* _WHAT YOU HAVE TO DO_
Copy out the rows below word for word, starting at the row with "dormant (297, 1117)" and going through the row with "Esperanza (851, 1148)", both included.

* _PROVIDED RECORDS_
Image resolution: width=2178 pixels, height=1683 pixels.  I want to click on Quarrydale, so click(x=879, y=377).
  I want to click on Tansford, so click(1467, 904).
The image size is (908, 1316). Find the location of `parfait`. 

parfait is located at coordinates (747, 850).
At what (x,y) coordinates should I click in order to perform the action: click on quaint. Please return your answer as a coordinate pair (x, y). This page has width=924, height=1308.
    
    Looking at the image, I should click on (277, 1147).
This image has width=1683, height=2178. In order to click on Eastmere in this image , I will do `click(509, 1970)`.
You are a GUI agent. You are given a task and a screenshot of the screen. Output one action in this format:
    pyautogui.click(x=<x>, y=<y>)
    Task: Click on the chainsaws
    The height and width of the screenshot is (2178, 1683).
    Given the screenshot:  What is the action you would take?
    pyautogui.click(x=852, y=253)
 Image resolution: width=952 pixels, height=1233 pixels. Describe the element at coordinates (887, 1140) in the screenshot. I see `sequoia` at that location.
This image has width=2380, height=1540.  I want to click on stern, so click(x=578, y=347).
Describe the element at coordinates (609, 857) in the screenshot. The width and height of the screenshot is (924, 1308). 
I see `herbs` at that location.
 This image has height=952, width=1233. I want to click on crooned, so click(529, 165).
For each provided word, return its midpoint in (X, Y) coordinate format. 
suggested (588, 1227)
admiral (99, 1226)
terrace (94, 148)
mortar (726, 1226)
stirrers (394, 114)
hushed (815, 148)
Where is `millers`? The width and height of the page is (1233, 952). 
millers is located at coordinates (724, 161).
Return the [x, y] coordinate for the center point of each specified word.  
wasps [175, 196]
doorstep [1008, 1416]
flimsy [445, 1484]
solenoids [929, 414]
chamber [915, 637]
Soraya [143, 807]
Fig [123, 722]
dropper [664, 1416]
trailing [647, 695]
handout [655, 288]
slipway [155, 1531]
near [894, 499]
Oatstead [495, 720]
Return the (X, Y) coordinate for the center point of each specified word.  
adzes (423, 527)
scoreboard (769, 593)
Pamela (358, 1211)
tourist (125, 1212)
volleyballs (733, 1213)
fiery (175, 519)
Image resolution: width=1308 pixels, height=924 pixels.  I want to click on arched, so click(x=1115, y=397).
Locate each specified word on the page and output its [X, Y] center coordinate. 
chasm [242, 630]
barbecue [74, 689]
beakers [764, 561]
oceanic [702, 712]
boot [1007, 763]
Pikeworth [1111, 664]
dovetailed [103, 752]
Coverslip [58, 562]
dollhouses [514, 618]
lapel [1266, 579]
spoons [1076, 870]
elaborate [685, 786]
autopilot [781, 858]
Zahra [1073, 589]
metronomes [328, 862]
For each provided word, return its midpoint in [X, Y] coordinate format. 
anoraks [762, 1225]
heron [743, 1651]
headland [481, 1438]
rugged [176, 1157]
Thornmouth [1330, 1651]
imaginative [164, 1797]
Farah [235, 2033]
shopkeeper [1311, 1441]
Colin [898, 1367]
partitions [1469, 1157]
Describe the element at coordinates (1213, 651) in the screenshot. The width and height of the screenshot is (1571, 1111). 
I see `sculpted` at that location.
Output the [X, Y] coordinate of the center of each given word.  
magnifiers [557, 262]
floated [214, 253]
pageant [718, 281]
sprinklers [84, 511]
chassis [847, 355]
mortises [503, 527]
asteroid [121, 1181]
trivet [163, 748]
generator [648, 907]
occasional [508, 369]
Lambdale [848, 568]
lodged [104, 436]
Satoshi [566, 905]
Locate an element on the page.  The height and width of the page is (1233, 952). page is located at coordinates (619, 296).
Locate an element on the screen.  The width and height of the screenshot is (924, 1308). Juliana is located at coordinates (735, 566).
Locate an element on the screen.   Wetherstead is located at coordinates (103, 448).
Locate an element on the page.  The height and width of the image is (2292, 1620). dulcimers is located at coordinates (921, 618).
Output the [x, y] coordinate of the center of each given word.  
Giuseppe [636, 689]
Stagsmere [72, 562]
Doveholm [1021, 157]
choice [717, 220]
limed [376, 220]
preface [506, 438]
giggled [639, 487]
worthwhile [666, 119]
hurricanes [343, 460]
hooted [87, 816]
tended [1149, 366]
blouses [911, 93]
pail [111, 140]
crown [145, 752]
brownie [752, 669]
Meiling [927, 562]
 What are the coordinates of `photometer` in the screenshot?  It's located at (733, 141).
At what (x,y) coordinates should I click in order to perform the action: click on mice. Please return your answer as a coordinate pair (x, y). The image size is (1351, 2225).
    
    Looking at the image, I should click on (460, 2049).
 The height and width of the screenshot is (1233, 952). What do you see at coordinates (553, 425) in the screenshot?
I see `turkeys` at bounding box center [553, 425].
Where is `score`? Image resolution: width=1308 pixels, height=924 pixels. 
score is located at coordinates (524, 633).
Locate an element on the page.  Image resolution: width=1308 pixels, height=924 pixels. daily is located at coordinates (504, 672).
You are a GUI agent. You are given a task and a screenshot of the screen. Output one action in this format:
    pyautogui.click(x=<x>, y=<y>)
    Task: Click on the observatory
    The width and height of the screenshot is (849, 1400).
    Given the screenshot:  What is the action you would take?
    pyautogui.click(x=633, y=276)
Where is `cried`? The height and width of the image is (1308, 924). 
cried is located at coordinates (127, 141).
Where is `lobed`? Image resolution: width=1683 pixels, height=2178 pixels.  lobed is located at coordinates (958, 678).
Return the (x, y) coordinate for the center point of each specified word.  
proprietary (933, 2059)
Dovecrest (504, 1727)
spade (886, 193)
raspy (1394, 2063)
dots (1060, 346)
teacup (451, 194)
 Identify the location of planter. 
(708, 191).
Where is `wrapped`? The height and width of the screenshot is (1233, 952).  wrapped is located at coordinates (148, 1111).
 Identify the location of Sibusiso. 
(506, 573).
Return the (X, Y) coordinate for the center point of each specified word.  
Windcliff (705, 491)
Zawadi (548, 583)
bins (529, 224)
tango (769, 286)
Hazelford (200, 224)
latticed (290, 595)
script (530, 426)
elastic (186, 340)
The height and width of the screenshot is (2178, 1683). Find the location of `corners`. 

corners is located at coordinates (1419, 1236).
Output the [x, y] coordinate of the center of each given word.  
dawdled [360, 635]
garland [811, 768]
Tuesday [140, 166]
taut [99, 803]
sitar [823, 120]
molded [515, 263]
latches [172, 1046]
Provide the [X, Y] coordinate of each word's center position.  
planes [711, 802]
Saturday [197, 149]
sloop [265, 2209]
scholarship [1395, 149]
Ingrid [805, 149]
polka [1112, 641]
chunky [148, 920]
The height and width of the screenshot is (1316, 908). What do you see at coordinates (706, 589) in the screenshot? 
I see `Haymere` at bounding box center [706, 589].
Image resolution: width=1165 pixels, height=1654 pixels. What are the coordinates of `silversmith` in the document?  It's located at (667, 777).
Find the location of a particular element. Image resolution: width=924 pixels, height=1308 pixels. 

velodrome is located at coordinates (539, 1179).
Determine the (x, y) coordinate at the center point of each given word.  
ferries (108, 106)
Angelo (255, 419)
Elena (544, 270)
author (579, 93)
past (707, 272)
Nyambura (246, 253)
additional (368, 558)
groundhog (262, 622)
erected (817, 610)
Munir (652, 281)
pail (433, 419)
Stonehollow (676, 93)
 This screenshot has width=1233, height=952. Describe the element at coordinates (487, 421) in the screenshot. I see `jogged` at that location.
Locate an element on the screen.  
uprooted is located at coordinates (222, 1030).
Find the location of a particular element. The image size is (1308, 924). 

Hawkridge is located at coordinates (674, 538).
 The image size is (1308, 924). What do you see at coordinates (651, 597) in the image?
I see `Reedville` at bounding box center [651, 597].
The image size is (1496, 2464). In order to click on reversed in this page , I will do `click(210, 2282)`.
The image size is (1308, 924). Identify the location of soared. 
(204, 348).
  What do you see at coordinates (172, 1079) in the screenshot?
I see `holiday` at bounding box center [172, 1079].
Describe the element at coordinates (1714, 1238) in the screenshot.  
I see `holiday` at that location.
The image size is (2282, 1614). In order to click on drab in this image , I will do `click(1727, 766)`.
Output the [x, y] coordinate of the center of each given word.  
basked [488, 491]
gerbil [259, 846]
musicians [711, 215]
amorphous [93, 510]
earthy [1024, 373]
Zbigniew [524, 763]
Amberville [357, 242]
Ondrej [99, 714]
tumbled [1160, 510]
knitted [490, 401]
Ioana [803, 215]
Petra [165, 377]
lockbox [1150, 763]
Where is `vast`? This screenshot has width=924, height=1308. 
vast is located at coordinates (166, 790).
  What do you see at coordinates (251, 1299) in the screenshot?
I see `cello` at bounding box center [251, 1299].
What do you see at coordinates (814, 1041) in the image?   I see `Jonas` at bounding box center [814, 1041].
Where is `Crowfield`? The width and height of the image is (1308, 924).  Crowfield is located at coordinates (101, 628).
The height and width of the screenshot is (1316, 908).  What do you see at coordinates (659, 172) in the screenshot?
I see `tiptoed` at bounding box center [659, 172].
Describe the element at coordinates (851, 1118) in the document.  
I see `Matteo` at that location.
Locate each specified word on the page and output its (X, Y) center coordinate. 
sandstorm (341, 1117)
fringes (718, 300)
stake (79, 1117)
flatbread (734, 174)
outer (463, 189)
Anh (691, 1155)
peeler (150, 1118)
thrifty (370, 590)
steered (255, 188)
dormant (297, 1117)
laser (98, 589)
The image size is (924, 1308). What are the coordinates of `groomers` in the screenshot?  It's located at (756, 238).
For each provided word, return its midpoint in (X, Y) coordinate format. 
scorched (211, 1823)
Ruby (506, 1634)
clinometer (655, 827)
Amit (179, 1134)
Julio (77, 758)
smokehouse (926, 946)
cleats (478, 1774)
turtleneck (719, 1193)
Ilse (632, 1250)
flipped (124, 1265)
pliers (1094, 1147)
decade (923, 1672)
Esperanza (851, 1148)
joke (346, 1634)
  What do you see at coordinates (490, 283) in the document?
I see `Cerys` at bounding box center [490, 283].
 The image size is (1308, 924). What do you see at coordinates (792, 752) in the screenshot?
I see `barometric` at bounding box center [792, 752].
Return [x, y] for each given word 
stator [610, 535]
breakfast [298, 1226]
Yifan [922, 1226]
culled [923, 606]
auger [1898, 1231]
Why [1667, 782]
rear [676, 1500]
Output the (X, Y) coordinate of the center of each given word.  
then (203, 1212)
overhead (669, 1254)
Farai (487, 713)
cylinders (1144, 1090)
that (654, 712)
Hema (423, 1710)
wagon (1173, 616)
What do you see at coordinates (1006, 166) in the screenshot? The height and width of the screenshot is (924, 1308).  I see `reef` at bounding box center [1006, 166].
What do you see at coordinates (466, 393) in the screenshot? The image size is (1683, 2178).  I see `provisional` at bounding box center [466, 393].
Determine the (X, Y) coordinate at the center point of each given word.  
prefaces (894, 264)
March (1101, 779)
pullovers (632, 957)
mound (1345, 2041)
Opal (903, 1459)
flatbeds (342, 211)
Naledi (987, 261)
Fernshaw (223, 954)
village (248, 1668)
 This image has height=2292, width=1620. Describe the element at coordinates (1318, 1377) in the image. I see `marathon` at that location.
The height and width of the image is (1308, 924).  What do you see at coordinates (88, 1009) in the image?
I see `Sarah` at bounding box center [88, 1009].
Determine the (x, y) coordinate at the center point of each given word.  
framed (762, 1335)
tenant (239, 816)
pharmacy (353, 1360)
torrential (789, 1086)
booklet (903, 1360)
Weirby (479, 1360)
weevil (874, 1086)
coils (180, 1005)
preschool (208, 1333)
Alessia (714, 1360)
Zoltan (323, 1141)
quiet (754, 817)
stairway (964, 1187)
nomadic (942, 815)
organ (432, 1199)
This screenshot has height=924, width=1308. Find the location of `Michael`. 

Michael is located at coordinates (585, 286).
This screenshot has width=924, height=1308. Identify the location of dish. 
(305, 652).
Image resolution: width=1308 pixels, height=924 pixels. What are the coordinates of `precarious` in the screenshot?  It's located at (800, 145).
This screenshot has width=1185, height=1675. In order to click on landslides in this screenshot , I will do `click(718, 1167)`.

* _ANSWER FOR THE TASK_
dormant (297, 1117)
laser (98, 589)
The image size is (924, 1308). What are the coordinates of `groomers` in the screenshot?  It's located at (756, 238).
For each provided word, return its midpoint in (X, Y) coordinate format. 
scorched (211, 1823)
Ruby (506, 1634)
clinometer (655, 827)
Amit (179, 1134)
Julio (77, 758)
smokehouse (926, 946)
cleats (478, 1774)
turtleneck (719, 1193)
Ilse (632, 1250)
flipped (124, 1265)
pliers (1094, 1147)
decade (923, 1672)
Esperanza (851, 1148)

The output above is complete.